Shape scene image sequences
══════

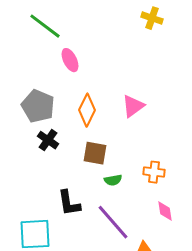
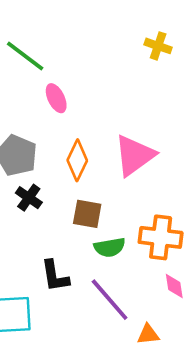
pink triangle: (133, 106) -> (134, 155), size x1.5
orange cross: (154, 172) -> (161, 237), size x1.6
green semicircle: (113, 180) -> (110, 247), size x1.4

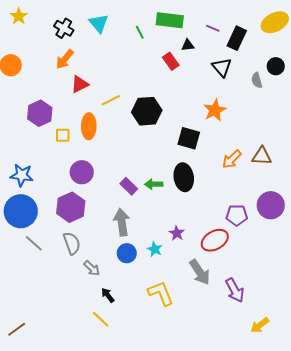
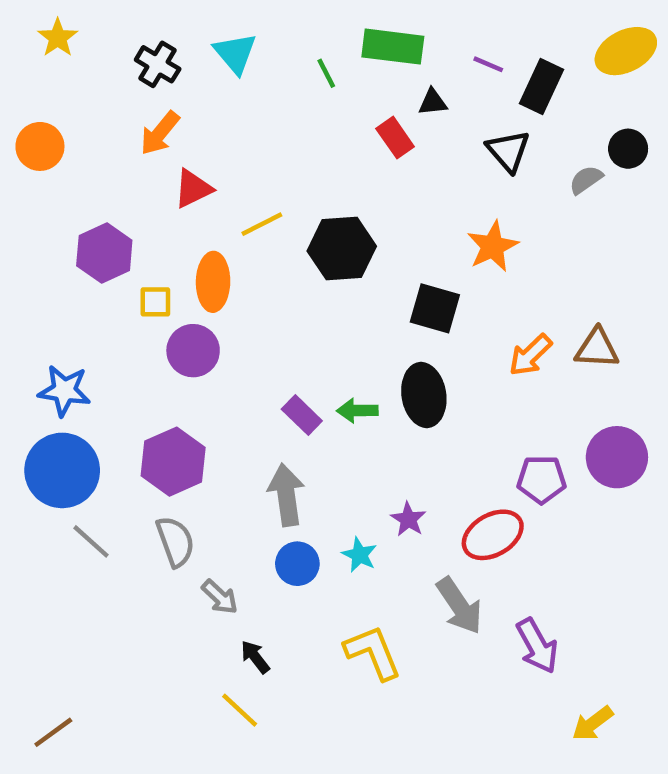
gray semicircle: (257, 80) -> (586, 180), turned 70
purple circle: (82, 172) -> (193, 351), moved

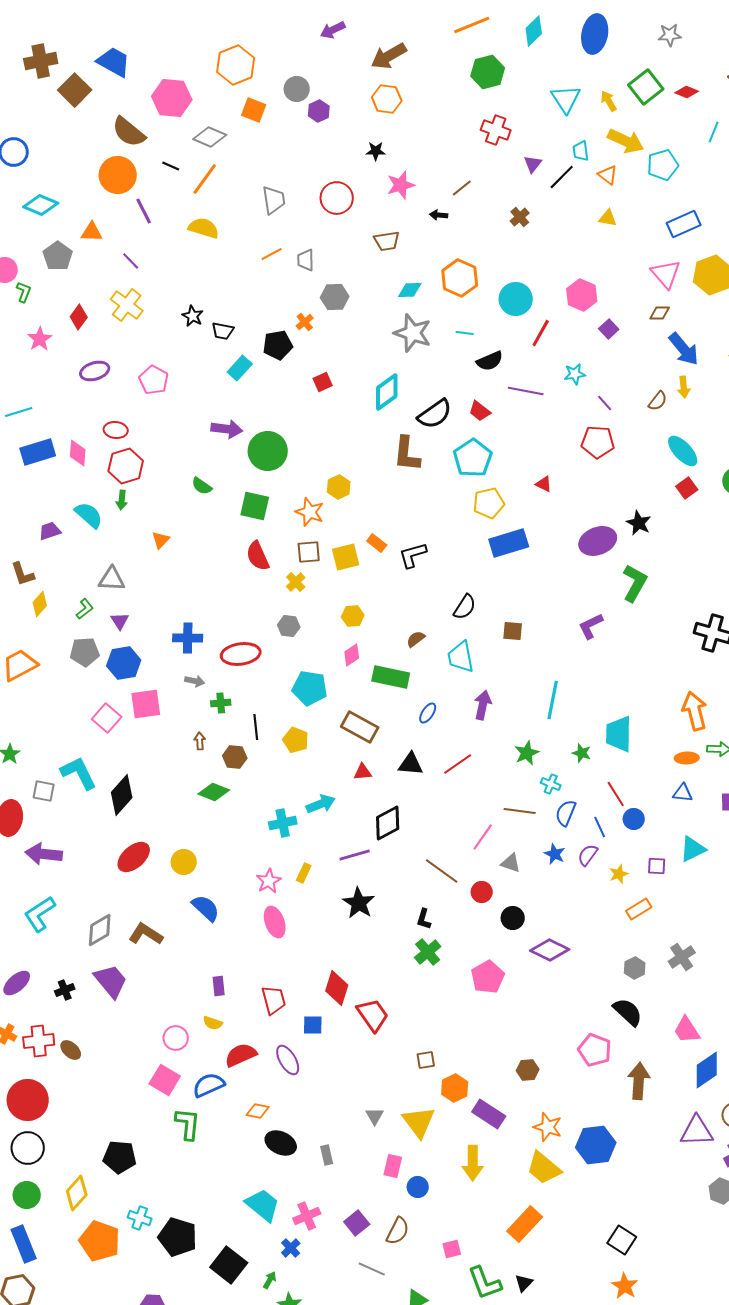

══════

_Assignment:_ Tell how many lines in the entries above include the string "size", and write nothing but the number.

_Written solution:_ 3